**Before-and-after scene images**
====================
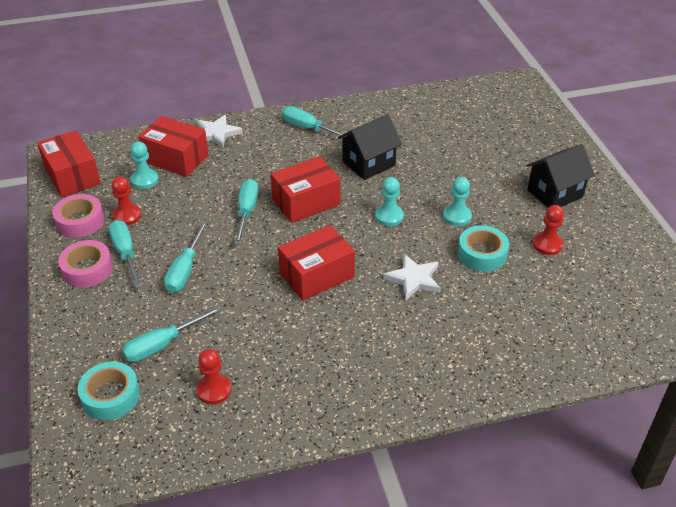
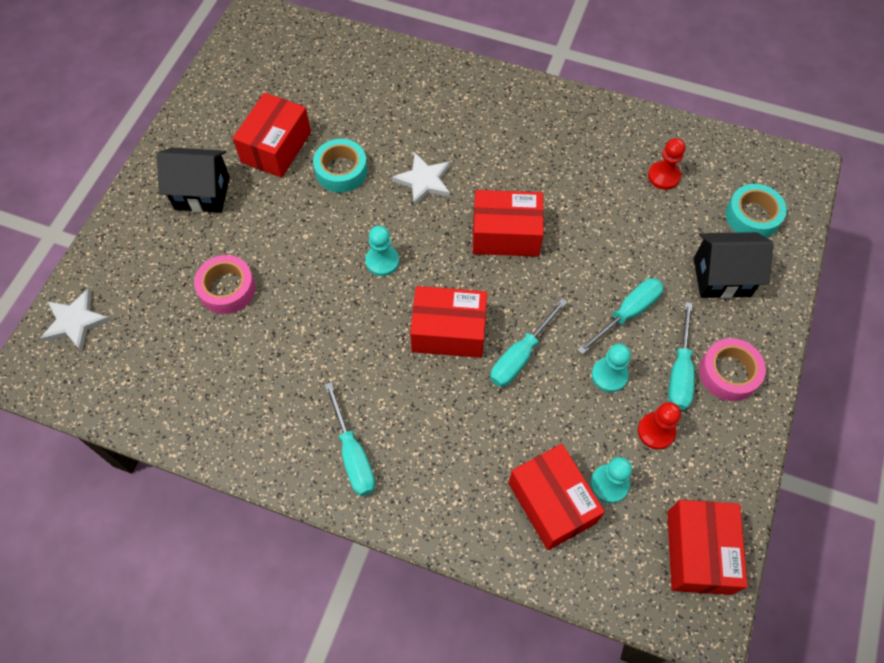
camera: 145 degrees left, 20 degrees up
(80, 221) = (714, 455): pink tape -> pink tape (227, 289)
(163, 344) = (687, 241): turquoise screwdriver -> none
(216, 133) = (473, 522): white star -> white star (75, 322)
(368, 163) = (337, 347): black house -> black house (722, 277)
(457, 216) = (319, 223): turquoise pawn -> turquoise pawn (609, 375)
(547, 244) = (276, 147): red pawn -> red box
====================
**EXERCISE DIRECTIONS**
Would you write out each entry word for word and omit the images?

**RESPONSE AREA**
camera: 145 degrees left, 20 degrees up
(80, 221) = (714, 455): pink tape -> pink tape (227, 289)
(163, 344) = (687, 241): turquoise screwdriver -> none
(216, 133) = (473, 522): white star -> white star (75, 322)
(368, 163) = (337, 347): black house -> black house (722, 277)
(457, 216) = (319, 223): turquoise pawn -> turquoise pawn (609, 375)
(547, 244) = (276, 147): red pawn -> red box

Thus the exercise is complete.